BEGIN Data

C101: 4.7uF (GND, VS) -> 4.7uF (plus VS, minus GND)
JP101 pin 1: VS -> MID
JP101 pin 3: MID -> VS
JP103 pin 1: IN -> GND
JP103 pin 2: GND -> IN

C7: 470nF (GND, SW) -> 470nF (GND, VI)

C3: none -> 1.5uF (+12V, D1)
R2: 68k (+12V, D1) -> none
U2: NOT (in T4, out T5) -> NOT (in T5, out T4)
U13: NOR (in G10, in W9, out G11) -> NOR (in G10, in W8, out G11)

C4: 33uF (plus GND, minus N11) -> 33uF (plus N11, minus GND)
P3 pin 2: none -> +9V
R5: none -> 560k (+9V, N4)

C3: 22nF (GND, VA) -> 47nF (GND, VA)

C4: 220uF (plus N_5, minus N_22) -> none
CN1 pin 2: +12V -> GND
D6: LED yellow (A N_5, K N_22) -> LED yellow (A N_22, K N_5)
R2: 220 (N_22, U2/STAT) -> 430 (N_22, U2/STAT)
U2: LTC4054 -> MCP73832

END Data

Go through the data and show each line that holds "minus".

Task answer:
C101: 4.7uF (GND, VS) -> 4.7uF (plus VS, minus GND)
C4: 33uF (plus GND, minus N11) -> 33uF (plus N11, minus GND)
C4: 220uF (plus N_5, minus N_22) -> none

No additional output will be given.